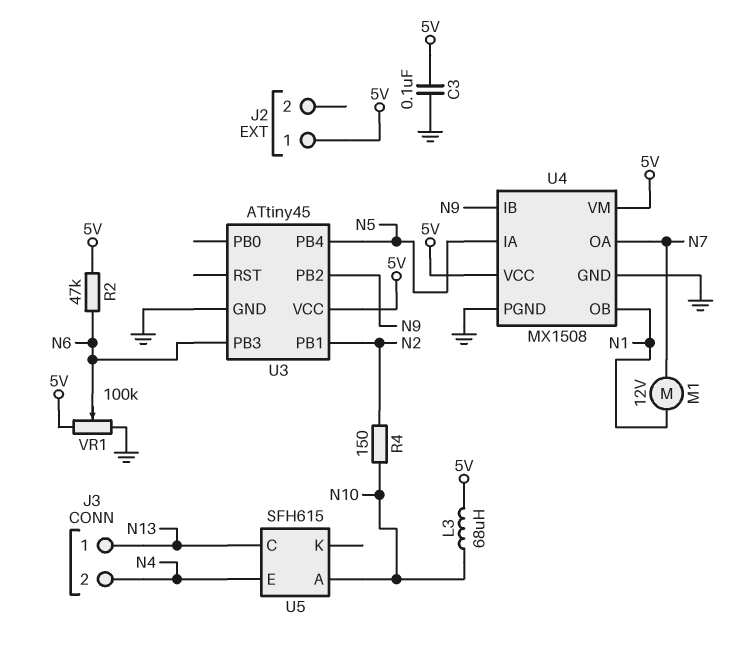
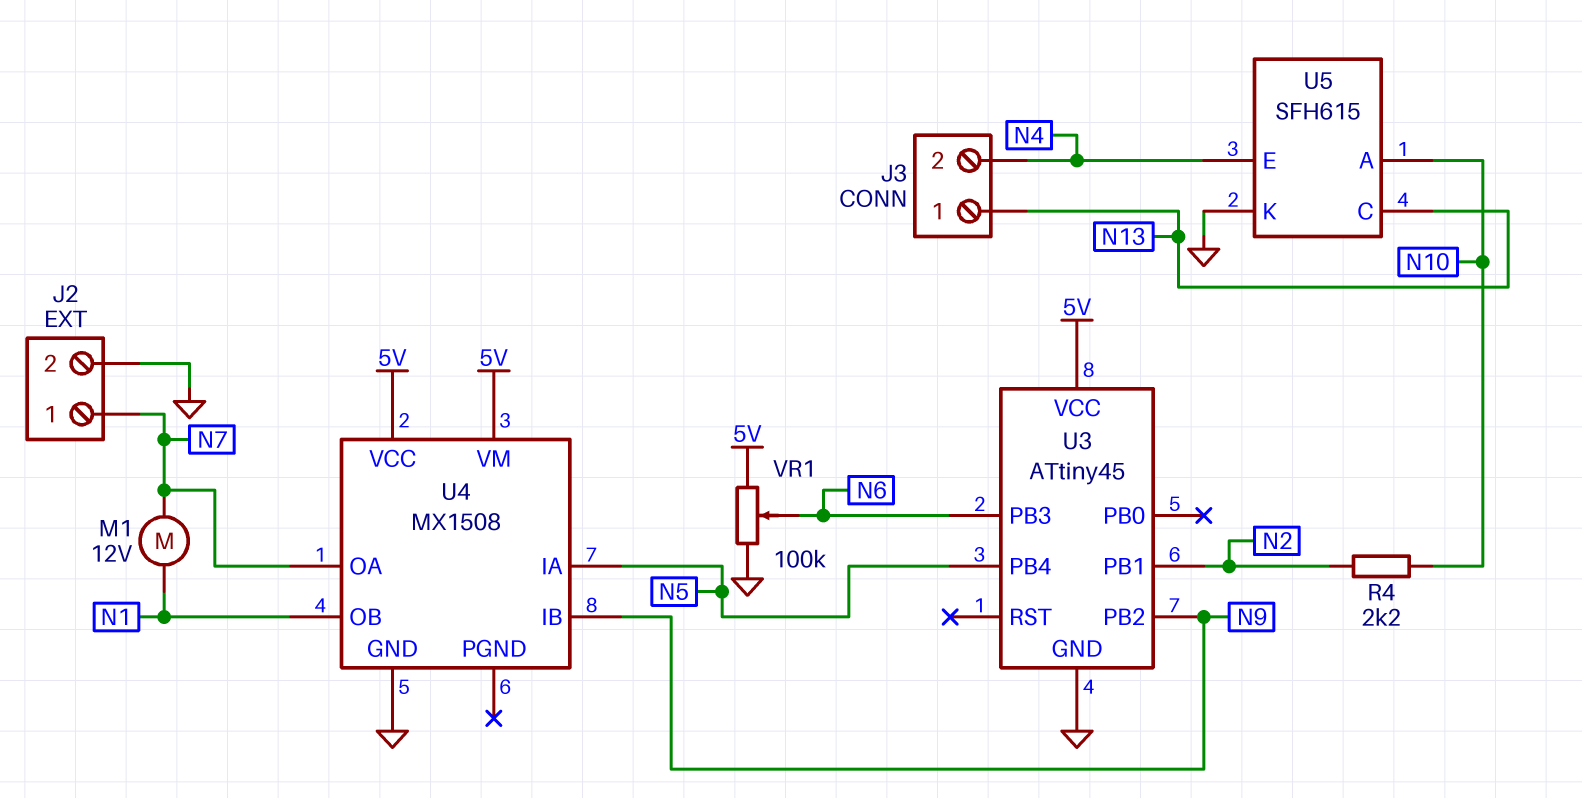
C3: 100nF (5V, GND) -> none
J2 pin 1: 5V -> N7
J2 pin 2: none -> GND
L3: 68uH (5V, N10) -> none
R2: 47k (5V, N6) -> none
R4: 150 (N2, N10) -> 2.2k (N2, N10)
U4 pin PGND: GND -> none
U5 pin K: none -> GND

• • • • •

AIM OF THE EXERCISE: Quote the data exactly, leaving every image out of the copy.

WORKED SOLUTION:
C3: 100nF (5V, GND) -> none
J2 pin 1: 5V -> N7
J2 pin 2: none -> GND
L3: 68uH (5V, N10) -> none
R2: 47k (5V, N6) -> none
R4: 150 (N2, N10) -> 2.2k (N2, N10)
U4 pin PGND: GND -> none
U5 pin K: none -> GND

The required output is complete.